(Dataset items)
▼

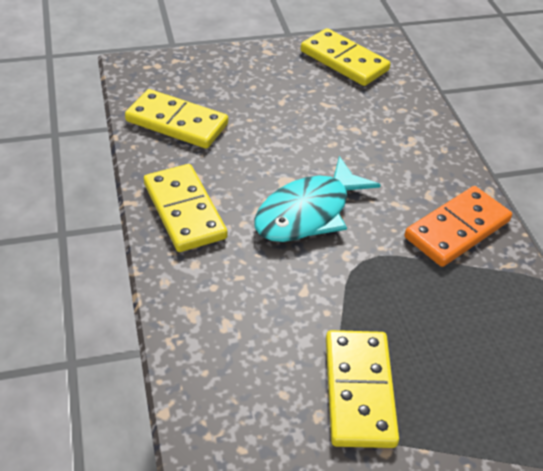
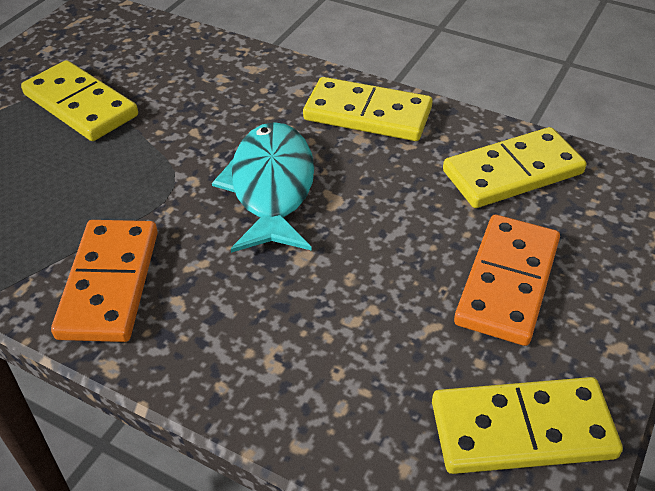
camera: 135 degrees right, 0 degrees up
(268, 92) = (507, 282): none -> orange domino

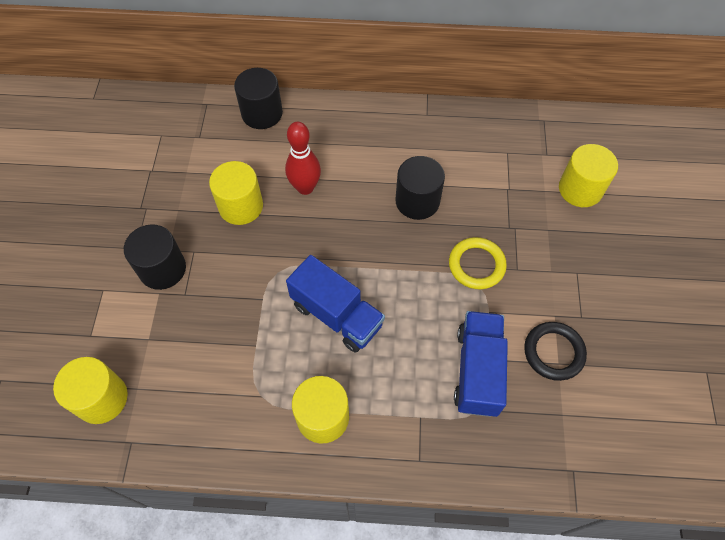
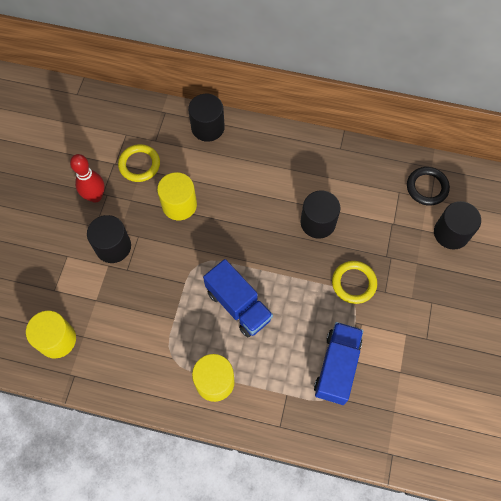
camera: 10 degrees right, 5 degrees up
(183, 167) = (139, 164): none -> yellow ring
(305, 187) = (231, 197): red bowling pin -> red bowling pin (95, 196)
(553, 352) = (398, 363): black ring -> black ring (427, 187)
(580, 189) = (451, 233): yellow cylinder -> black cylinder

▲

**Requirement:** Each entry above should be copied word for word, with the images omitted.

**Output of the exercise:**
camera: 135 degrees right, 0 degrees up
(268, 92) = (507, 282): none -> orange domino

camera: 10 degrees right, 5 degrees up
(183, 167) = (139, 164): none -> yellow ring
(305, 187) = (231, 197): red bowling pin -> red bowling pin (95, 196)
(553, 352) = (398, 363): black ring -> black ring (427, 187)
(580, 189) = (451, 233): yellow cylinder -> black cylinder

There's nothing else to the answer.